## What you should do
Find the line containing "Activity - logo6: [668,671,980,932]" in the records below. Copy exactly that line and each one after it, ending at the line containing "Jorno 5: [1260,638,1316,695]", and nothing more.

------ Exercise inputs ------

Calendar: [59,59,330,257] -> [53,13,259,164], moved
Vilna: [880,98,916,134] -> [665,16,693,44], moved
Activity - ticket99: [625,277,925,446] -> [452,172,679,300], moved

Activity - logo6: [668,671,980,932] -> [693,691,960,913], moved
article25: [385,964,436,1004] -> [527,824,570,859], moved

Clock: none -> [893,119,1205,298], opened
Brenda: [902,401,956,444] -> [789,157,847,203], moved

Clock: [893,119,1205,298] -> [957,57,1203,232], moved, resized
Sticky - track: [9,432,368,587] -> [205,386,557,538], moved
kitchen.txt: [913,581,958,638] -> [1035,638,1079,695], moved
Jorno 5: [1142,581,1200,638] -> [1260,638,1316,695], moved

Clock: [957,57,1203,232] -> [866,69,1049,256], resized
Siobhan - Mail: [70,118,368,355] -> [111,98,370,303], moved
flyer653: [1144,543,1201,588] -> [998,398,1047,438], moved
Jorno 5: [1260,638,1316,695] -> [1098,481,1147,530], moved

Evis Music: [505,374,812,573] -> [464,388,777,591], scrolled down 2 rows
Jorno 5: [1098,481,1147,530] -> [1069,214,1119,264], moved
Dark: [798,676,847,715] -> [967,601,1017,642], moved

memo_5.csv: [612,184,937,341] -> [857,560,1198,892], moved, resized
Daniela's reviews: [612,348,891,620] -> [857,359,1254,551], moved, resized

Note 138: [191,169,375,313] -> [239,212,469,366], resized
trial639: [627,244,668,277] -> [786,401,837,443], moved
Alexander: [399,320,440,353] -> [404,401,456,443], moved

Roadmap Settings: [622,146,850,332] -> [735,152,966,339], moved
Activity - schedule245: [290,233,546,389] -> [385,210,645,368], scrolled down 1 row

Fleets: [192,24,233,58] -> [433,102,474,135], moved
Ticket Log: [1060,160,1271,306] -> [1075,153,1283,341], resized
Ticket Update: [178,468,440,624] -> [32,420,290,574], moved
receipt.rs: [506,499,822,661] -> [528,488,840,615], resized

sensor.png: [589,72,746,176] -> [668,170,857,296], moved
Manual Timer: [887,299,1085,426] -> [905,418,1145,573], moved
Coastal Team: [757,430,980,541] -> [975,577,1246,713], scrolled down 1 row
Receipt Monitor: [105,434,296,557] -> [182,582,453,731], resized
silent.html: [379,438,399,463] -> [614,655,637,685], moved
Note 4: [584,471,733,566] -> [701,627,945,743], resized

------

## Exercise solution
Activity - logo6: [668,671,980,932] -> [693,691,960,913], moved
article25: [385,964,436,1004] -> [527,824,570,859], moved

Clock: none -> [893,119,1205,298], opened
Brenda: [902,401,956,444] -> [789,157,847,203], moved

Clock: [893,119,1205,298] -> [957,57,1203,232], moved, resized
Sticky - track: [9,432,368,587] -> [205,386,557,538], moved
kitchen.txt: [913,581,958,638] -> [1035,638,1079,695], moved
Jorno 5: [1142,581,1200,638] -> [1260,638,1316,695], moved

Clock: [957,57,1203,232] -> [866,69,1049,256], resized
Siobhan - Mail: [70,118,368,355] -> [111,98,370,303], moved
flyer653: [1144,543,1201,588] -> [998,398,1047,438], moved
Jorno 5: [1260,638,1316,695] -> [1098,481,1147,530], moved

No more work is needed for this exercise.